(Scene change data)
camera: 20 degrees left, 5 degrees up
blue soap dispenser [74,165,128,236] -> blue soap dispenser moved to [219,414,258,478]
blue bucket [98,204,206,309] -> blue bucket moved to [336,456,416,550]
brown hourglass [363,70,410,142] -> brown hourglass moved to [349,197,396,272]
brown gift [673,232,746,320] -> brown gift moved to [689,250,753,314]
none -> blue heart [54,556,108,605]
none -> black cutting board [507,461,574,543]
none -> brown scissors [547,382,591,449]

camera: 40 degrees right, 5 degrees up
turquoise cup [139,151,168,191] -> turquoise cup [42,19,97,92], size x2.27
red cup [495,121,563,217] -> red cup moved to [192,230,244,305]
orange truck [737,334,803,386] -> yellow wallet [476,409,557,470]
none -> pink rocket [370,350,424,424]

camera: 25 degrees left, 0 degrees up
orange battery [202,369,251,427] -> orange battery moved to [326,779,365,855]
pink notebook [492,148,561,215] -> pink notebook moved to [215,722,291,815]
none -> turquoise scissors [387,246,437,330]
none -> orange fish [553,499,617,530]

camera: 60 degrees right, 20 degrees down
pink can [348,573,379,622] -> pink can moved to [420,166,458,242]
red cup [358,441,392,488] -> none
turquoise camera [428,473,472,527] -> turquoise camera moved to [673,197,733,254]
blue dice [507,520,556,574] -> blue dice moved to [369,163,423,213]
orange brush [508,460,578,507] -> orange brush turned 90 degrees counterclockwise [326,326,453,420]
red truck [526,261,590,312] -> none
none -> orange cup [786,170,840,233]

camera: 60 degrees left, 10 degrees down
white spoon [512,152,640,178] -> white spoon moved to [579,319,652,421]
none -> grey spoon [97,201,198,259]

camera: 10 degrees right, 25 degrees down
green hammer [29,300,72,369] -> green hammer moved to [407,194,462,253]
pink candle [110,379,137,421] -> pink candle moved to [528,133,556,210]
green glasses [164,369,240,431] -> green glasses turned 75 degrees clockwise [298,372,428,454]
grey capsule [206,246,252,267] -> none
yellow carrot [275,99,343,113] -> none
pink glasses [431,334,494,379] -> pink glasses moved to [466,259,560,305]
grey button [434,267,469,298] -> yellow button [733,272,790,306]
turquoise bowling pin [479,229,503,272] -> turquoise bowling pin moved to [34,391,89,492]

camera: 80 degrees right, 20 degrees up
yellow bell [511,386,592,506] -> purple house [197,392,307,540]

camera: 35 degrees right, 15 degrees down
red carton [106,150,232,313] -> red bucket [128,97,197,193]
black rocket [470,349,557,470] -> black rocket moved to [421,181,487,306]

WRITTEN TASK – Reproduce each record exactly as it appears.

THE COMPLETED TASK –
camera: 20 degrees left, 5 degrees up
blue soap dispenser [74,165,128,236] -> blue soap dispenser moved to [219,414,258,478]
blue bucket [98,204,206,309] -> blue bucket moved to [336,456,416,550]
brown hourglass [363,70,410,142] -> brown hourglass moved to [349,197,396,272]
brown gift [673,232,746,320] -> brown gift moved to [689,250,753,314]
none -> blue heart [54,556,108,605]
none -> black cutting board [507,461,574,543]
none -> brown scissors [547,382,591,449]

camera: 40 degrees right, 5 degrees up
turquoise cup [139,151,168,191] -> turquoise cup [42,19,97,92], size x2.27
red cup [495,121,563,217] -> red cup moved to [192,230,244,305]
orange truck [737,334,803,386] -> yellow wallet [476,409,557,470]
none -> pink rocket [370,350,424,424]

camera: 25 degrees left, 0 degrees up
orange battery [202,369,251,427] -> orange battery moved to [326,779,365,855]
pink notebook [492,148,561,215] -> pink notebook moved to [215,722,291,815]
none -> turquoise scissors [387,246,437,330]
none -> orange fish [553,499,617,530]

camera: 60 degrees right, 20 degrees down
pink can [348,573,379,622] -> pink can moved to [420,166,458,242]
red cup [358,441,392,488] -> none
turquoise camera [428,473,472,527] -> turquoise camera moved to [673,197,733,254]
blue dice [507,520,556,574] -> blue dice moved to [369,163,423,213]
orange brush [508,460,578,507] -> orange brush turned 90 degrees counterclockwise [326,326,453,420]
red truck [526,261,590,312] -> none
none -> orange cup [786,170,840,233]

camera: 60 degrees left, 10 degrees down
white spoon [512,152,640,178] -> white spoon moved to [579,319,652,421]
none -> grey spoon [97,201,198,259]

camera: 10 degrees right, 25 degrees down
green hammer [29,300,72,369] -> green hammer moved to [407,194,462,253]
pink candle [110,379,137,421] -> pink candle moved to [528,133,556,210]
green glasses [164,369,240,431] -> green glasses turned 75 degrees clockwise [298,372,428,454]
grey capsule [206,246,252,267] -> none
yellow carrot [275,99,343,113] -> none
pink glasses [431,334,494,379] -> pink glasses moved to [466,259,560,305]
grey button [434,267,469,298] -> yellow button [733,272,790,306]
turquoise bowling pin [479,229,503,272] -> turquoise bowling pin moved to [34,391,89,492]

camera: 80 degrees right, 20 degrees up
yellow bell [511,386,592,506] -> purple house [197,392,307,540]

camera: 35 degrees right, 15 degrees down
red carton [106,150,232,313] -> red bucket [128,97,197,193]
black rocket [470,349,557,470] -> black rocket moved to [421,181,487,306]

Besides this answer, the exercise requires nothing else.